Data provided below:

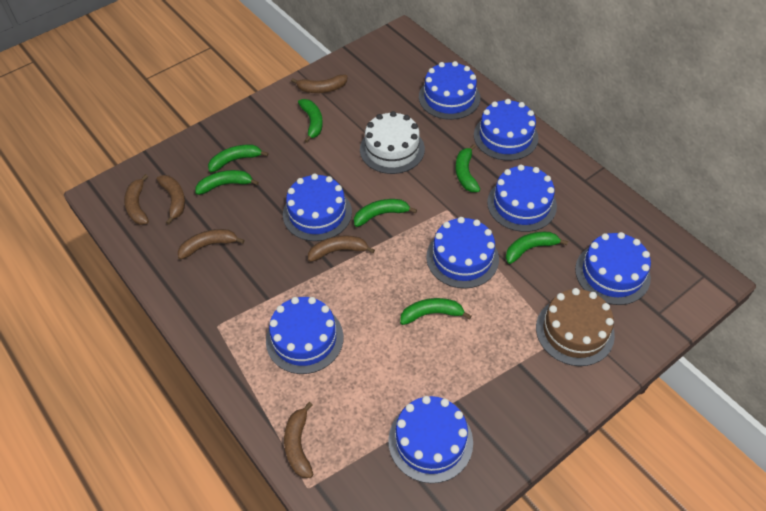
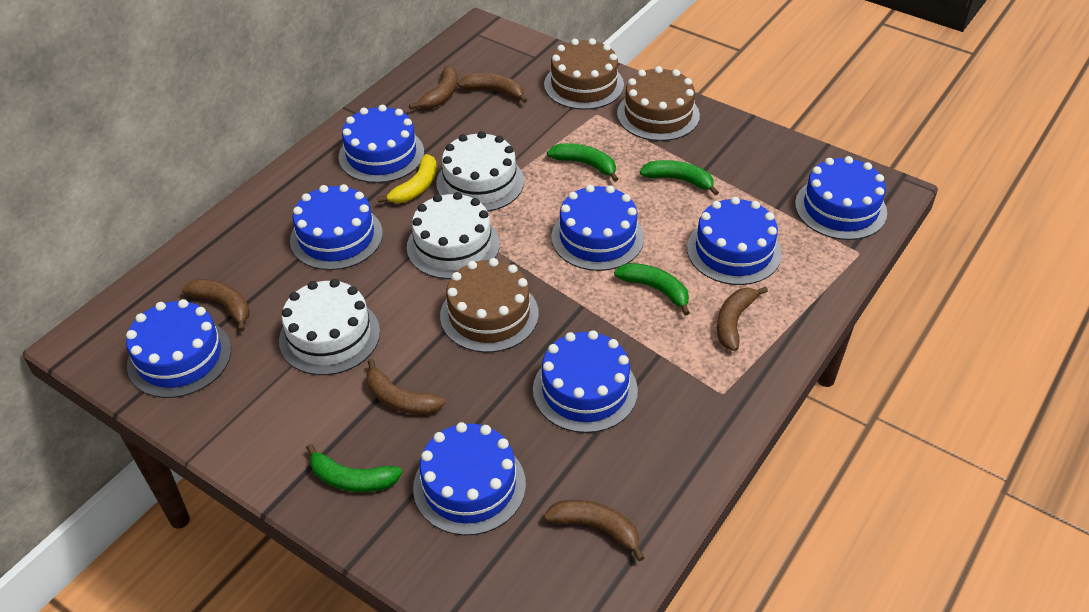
brown cake: 1 -> 3
green banana: 7 -> 4
white cake: 1 -> 3
yellow banana: 0 -> 1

End of Data provided.

Problem to work on:
Please restate the material word for word; the pictures stay out.

Task result:
brown cake: 1 -> 3
green banana: 7 -> 4
white cake: 1 -> 3
yellow banana: 0 -> 1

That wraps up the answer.